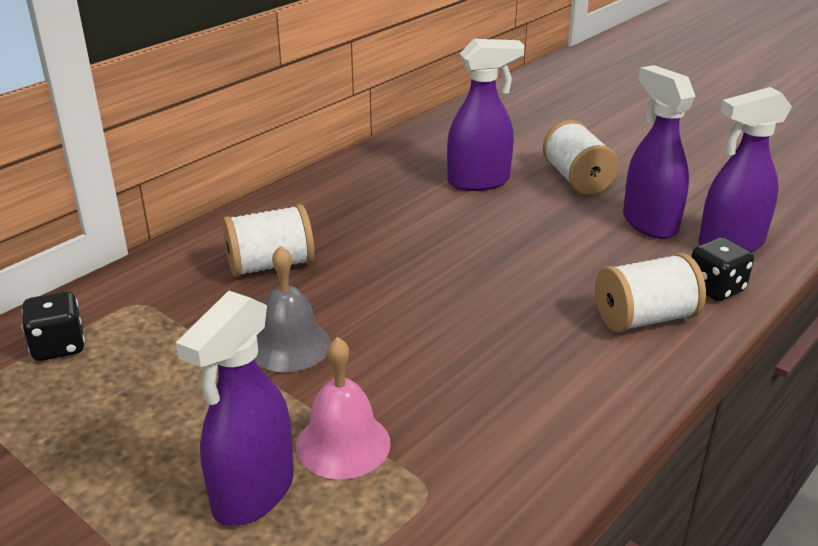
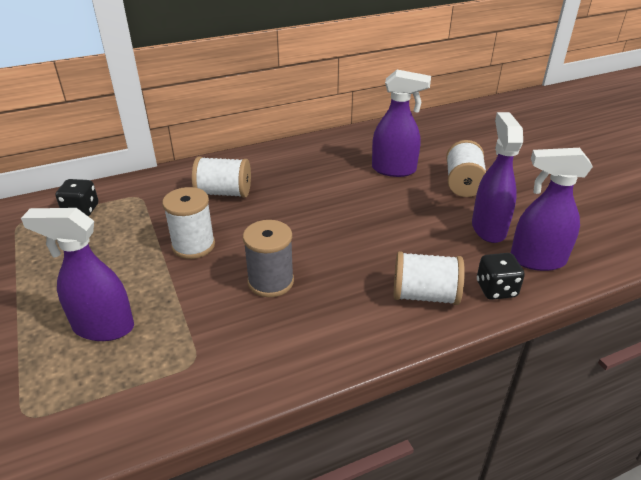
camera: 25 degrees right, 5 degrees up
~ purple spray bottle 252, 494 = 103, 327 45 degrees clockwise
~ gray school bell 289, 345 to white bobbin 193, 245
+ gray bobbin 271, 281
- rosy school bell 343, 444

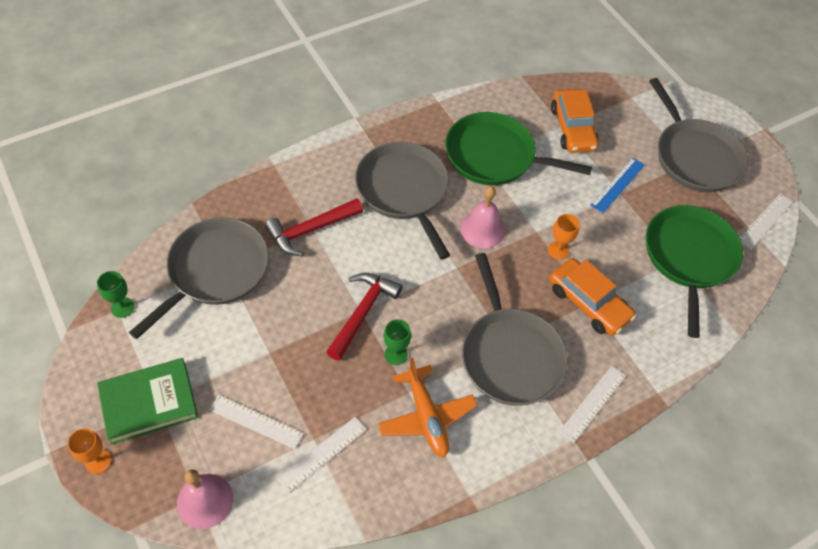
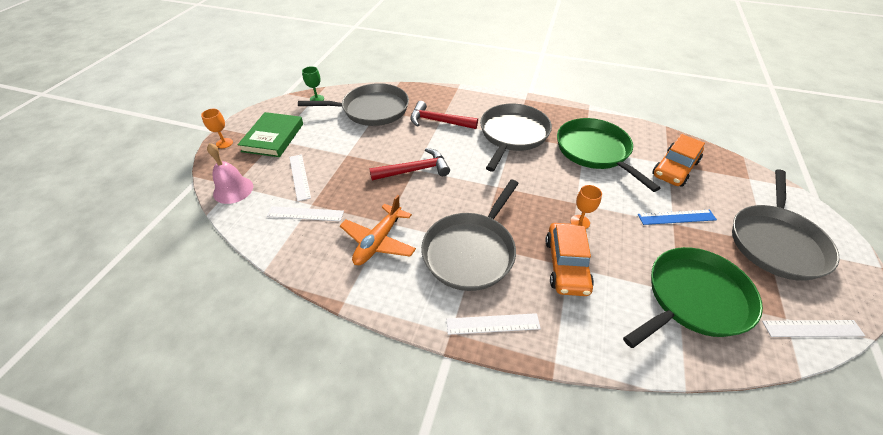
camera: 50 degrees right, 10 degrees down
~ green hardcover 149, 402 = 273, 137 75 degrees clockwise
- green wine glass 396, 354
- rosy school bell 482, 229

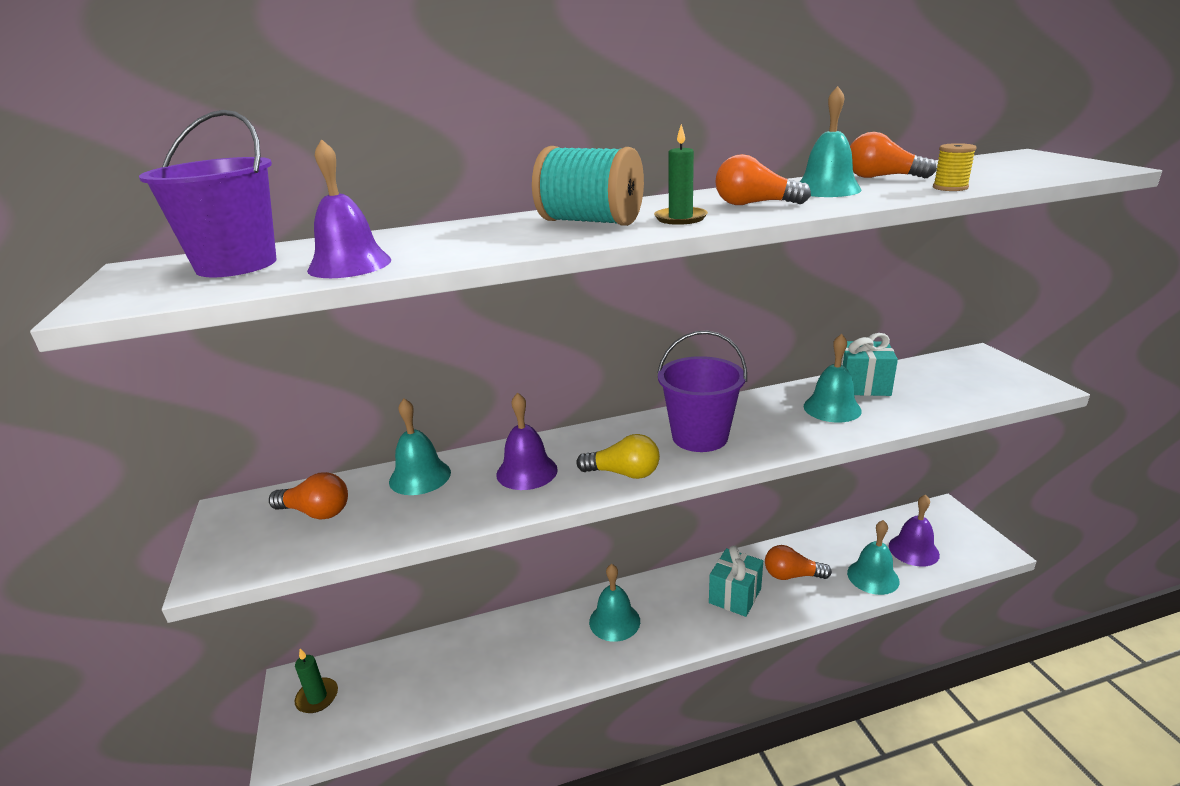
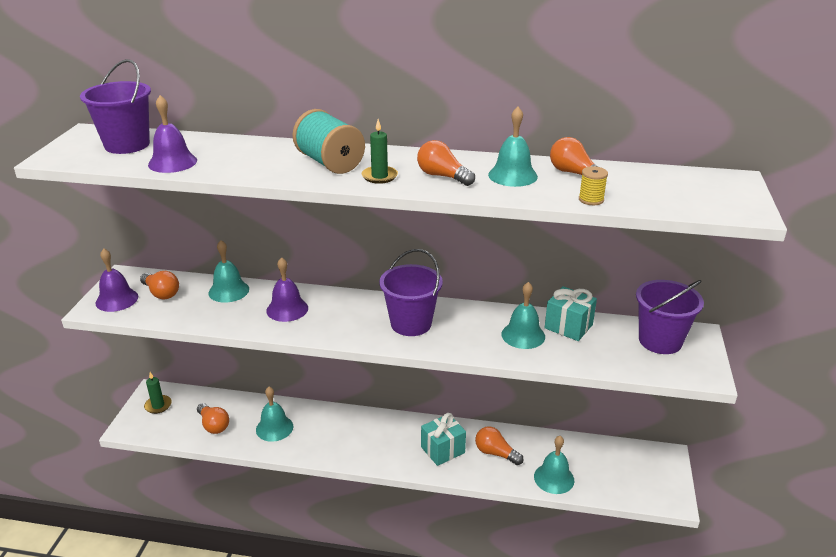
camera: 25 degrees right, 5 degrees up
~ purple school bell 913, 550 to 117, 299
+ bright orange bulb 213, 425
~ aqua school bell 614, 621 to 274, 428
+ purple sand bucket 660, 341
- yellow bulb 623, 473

◆ Work item: Pull every line containing the word "school" out of the material.

◆ Result of the task:
~ gray school bell 289, 345 to white bobbin 193, 245
- rosy school bell 343, 444
- rosy school bell 482, 229
~ purple school bell 913, 550 to 117, 299
~ aqua school bell 614, 621 to 274, 428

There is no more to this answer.